■ DIRECTIONS FOR THIS TASK
Would you restate each line of the data below word for word, without its pictures?
*** Opening MATERIAL FOR THIS EXERCISE ***
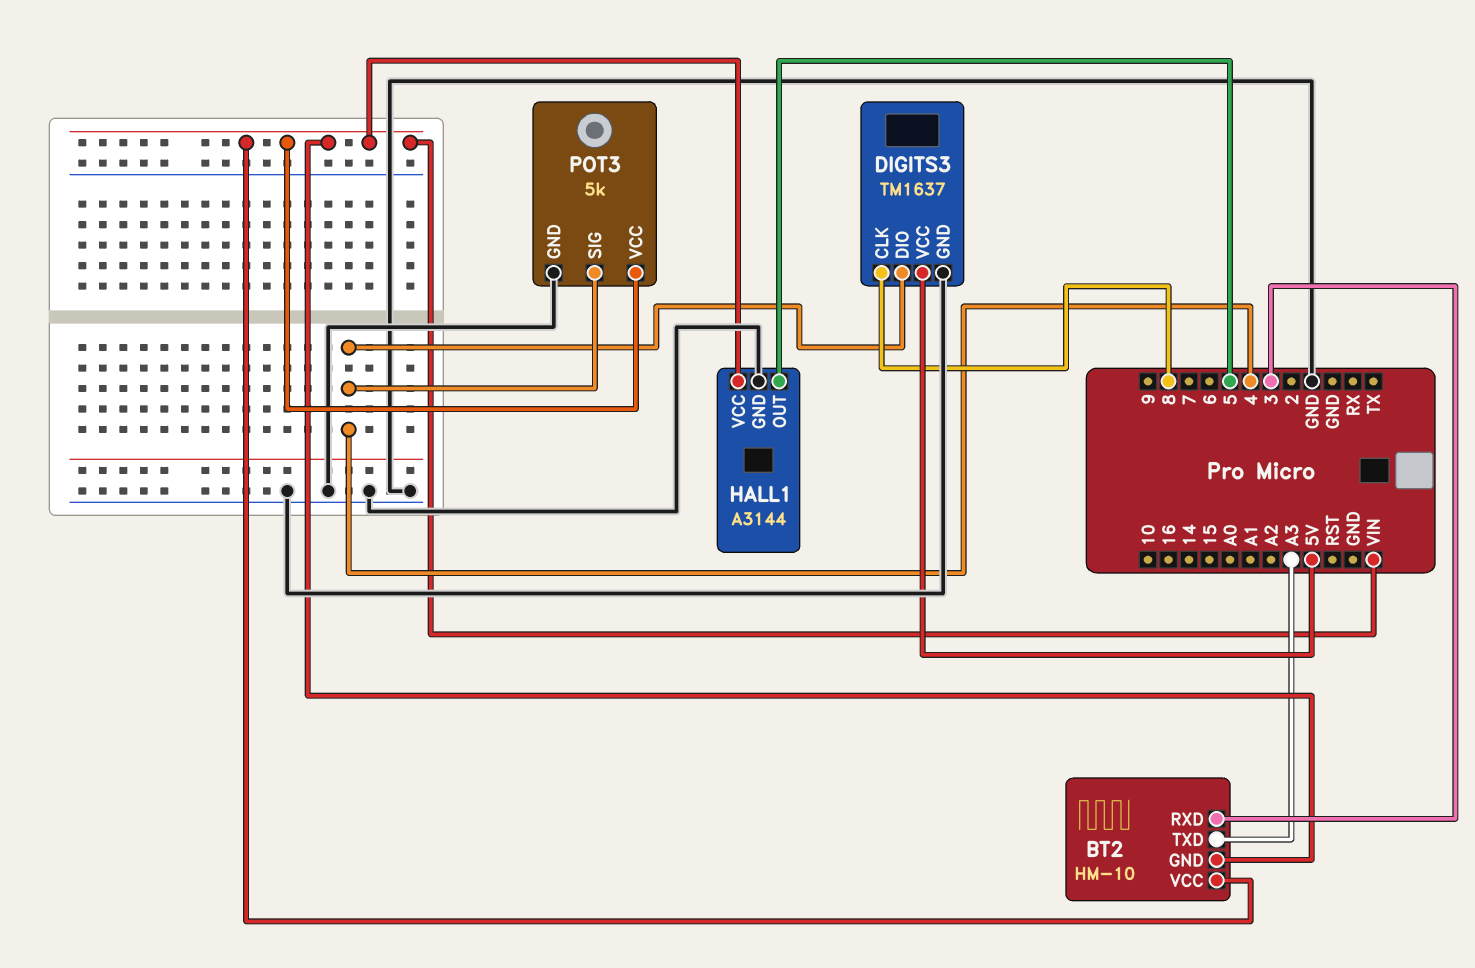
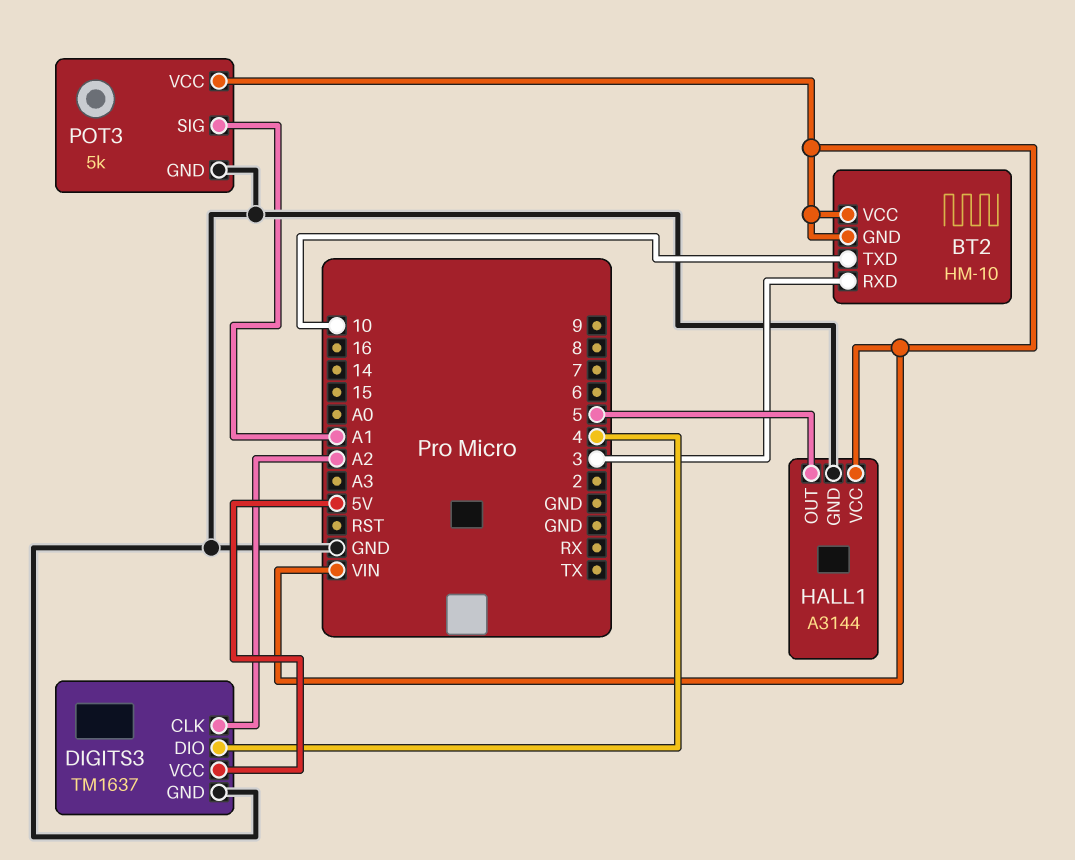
BT2 pin TXD: A3 -> 10
DIGITS3 pin CLK: 8 -> A2
POT3 pin SIG: 4 -> A1

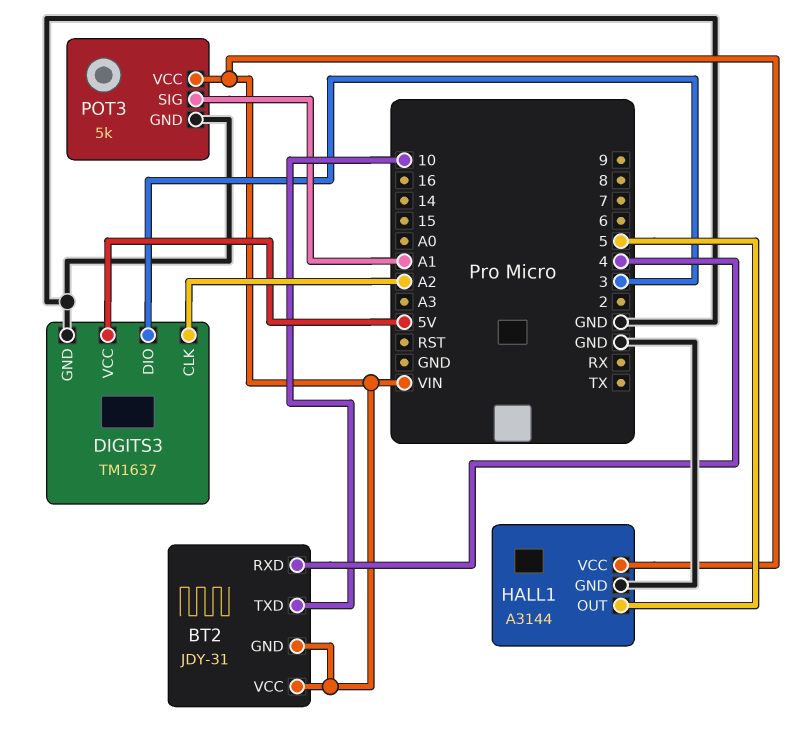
BT2: HM-10 -> JDY-31
BT2 pin RXD: 3 -> 4
DIGITS3 pin DIO: 4 -> 3

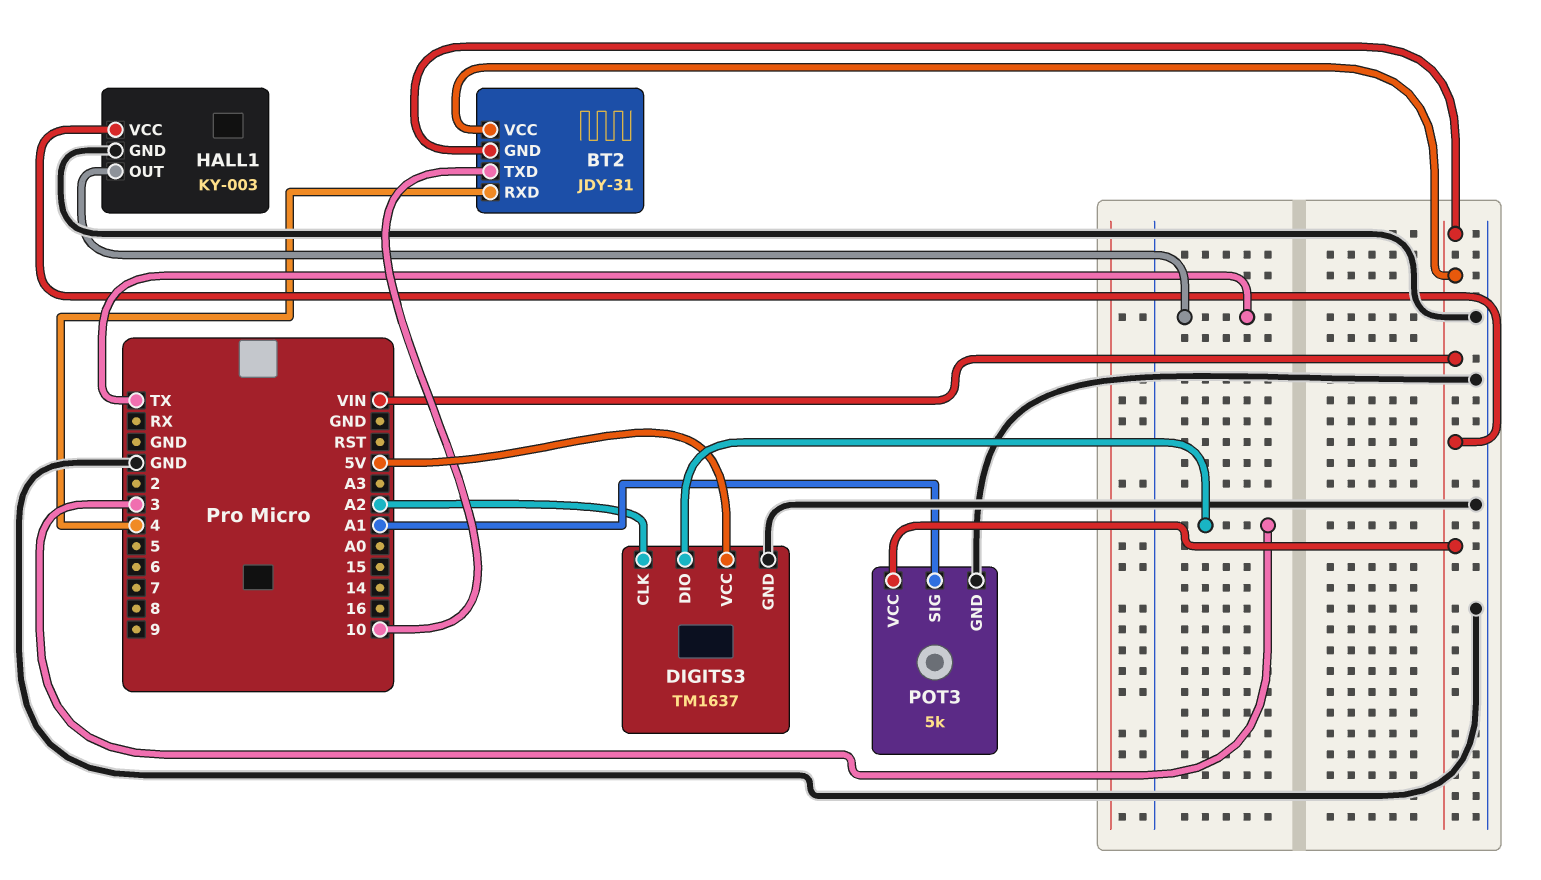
HALL1: A3144 -> KY-003
HALL1 pin OUT: 5 -> TX

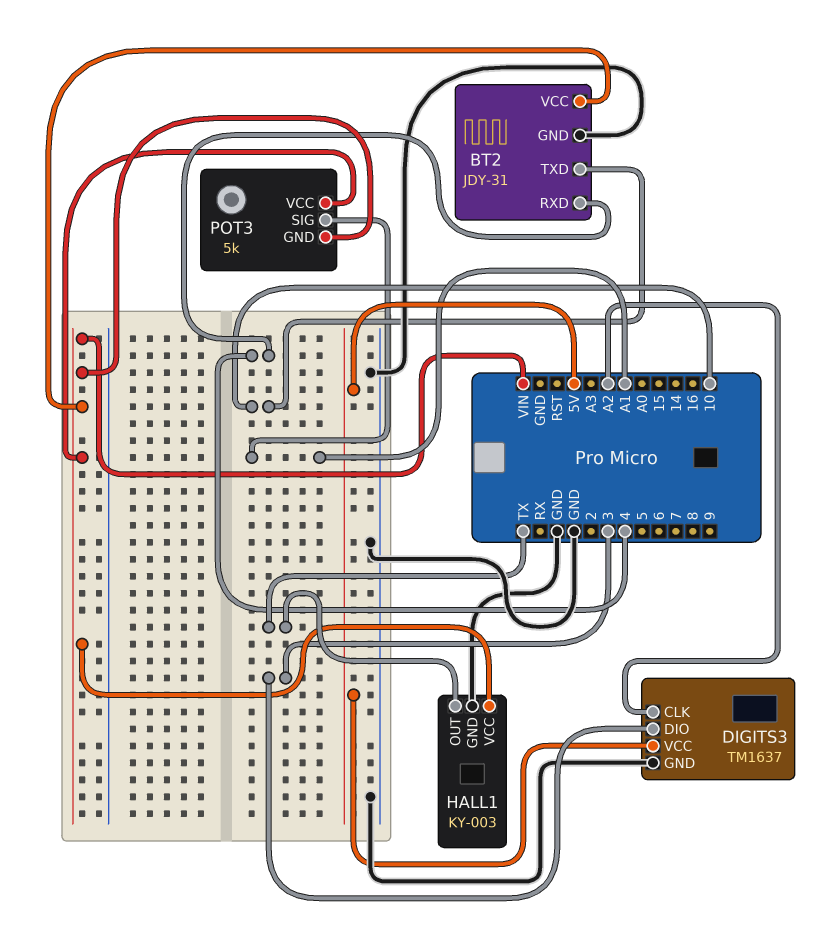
BT2 pin GND: VIN -> GND
POT3 pin GND: GND -> VIN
*** Closing MATERIAL FOR THIS EXERCISE ***
■ EXPECTED ANSWER
BT2 pin TXD: A3 -> 10
DIGITS3 pin CLK: 8 -> A2
POT3 pin SIG: 4 -> A1

BT2: HM-10 -> JDY-31
BT2 pin RXD: 3 -> 4
DIGITS3 pin DIO: 4 -> 3

HALL1: A3144 -> KY-003
HALL1 pin OUT: 5 -> TX

BT2 pin GND: VIN -> GND
POT3 pin GND: GND -> VIN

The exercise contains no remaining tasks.